▶ [Problem]
Of the records that follow, copy only the lines from the line containing "R201: 180k (5V, GND) -> 180k (BUF, GND)" to the line containing "D2: zener 5.6V", both included, exactly as written.

Start of Supplied records

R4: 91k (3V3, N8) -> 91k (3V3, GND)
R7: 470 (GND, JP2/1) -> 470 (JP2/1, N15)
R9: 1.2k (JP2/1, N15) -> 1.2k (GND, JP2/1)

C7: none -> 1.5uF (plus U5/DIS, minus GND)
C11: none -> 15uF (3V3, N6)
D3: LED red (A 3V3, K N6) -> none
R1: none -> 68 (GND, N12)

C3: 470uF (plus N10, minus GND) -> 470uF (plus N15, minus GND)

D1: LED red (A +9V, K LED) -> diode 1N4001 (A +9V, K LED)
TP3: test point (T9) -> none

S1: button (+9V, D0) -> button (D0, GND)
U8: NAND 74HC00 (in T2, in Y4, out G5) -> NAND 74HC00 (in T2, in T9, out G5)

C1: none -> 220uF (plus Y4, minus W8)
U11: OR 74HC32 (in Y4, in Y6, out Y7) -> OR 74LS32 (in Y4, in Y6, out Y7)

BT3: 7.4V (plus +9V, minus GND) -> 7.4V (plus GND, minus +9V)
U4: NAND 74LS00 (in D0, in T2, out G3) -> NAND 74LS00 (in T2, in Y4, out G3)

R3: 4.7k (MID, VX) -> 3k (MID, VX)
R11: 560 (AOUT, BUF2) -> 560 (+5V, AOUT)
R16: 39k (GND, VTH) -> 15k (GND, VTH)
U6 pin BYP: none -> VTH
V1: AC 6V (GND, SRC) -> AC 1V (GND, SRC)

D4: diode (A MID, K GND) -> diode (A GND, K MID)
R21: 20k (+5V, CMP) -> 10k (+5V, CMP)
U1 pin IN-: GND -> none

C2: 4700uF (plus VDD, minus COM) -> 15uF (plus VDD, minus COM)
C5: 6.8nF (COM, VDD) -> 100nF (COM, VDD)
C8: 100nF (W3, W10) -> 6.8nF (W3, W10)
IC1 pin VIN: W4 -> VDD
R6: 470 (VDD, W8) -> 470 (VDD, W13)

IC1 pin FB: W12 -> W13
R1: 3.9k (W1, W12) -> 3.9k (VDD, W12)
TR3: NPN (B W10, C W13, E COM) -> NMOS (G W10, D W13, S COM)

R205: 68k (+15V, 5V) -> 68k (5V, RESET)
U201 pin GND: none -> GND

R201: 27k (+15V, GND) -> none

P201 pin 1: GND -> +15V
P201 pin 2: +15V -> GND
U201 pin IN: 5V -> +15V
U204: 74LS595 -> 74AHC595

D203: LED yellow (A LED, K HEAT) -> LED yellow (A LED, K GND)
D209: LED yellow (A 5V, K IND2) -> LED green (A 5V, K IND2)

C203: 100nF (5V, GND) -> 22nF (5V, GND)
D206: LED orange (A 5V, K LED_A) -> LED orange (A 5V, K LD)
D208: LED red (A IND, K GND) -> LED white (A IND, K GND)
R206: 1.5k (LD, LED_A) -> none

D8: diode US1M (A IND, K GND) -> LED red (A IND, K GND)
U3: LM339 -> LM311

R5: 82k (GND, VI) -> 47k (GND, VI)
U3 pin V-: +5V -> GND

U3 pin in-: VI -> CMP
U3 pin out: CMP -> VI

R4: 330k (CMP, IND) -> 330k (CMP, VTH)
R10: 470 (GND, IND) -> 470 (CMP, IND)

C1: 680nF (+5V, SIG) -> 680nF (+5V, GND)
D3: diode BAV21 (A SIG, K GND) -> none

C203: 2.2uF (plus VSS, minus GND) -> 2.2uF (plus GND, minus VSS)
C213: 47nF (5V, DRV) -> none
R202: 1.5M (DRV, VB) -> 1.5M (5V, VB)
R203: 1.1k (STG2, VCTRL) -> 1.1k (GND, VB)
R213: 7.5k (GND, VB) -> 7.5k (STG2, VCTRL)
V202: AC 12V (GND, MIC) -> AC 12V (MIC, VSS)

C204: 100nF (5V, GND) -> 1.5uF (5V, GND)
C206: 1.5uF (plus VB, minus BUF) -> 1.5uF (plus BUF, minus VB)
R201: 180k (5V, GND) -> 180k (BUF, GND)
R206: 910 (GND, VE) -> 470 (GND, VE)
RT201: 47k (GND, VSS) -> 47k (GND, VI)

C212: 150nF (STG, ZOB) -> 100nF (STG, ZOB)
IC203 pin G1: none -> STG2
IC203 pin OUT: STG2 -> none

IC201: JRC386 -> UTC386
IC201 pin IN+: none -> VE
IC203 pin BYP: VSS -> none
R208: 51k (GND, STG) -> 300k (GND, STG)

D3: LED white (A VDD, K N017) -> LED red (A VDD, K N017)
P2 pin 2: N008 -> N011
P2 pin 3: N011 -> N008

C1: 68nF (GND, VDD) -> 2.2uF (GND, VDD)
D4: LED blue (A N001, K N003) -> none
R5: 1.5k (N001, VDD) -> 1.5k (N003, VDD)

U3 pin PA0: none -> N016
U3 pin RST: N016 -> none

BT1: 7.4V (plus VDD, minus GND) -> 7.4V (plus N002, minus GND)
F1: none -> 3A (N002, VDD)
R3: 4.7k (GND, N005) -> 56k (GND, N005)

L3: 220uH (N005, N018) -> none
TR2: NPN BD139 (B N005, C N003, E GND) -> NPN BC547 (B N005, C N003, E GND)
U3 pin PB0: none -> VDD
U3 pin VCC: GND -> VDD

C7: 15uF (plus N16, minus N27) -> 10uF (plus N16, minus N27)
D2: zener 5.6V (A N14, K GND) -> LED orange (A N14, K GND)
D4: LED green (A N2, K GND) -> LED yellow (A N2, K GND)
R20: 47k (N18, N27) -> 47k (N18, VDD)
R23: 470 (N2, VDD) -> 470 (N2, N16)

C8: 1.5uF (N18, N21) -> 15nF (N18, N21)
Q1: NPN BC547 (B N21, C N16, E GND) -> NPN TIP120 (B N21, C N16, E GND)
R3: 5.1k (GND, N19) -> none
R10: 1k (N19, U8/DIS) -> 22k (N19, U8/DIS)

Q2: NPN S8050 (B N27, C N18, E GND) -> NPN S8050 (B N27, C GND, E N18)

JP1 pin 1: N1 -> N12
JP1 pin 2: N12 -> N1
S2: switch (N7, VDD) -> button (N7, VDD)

End of Supplied records

▶ [Result for this exercise]
R201: 180k (5V, GND) -> 180k (BUF, GND)
R206: 910 (GND, VE) -> 470 (GND, VE)
RT201: 47k (GND, VSS) -> 47k (GND, VI)

C212: 150nF (STG, ZOB) -> 100nF (STG, ZOB)
IC203 pin G1: none -> STG2
IC203 pin OUT: STG2 -> none

IC201: JRC386 -> UTC386
IC201 pin IN+: none -> VE
IC203 pin BYP: VSS -> none
R208: 51k (GND, STG) -> 300k (GND, STG)

D3: LED white (A VDD, K N017) -> LED red (A VDD, K N017)
P2 pin 2: N008 -> N011
P2 pin 3: N011 -> N008

C1: 68nF (GND, VDD) -> 2.2uF (GND, VDD)
D4: LED blue (A N001, K N003) -> none
R5: 1.5k (N001, VDD) -> 1.5k (N003, VDD)

U3 pin PA0: none -> N016
U3 pin RST: N016 -> none

BT1: 7.4V (plus VDD, minus GND) -> 7.4V (plus N002, minus GND)
F1: none -> 3A (N002, VDD)
R3: 4.7k (GND, N005) -> 56k (GND, N005)

L3: 220uH (N005, N018) -> none
TR2: NPN BD139 (B N005, C N003, E GND) -> NPN BC547 (B N005, C N003, E GND)
U3 pin PB0: none -> VDD
U3 pin VCC: GND -> VDD

C7: 15uF (plus N16, minus N27) -> 10uF (plus N16, minus N27)
D2: zener 5.6V (A N14, K GND) -> LED orange (A N14, K GND)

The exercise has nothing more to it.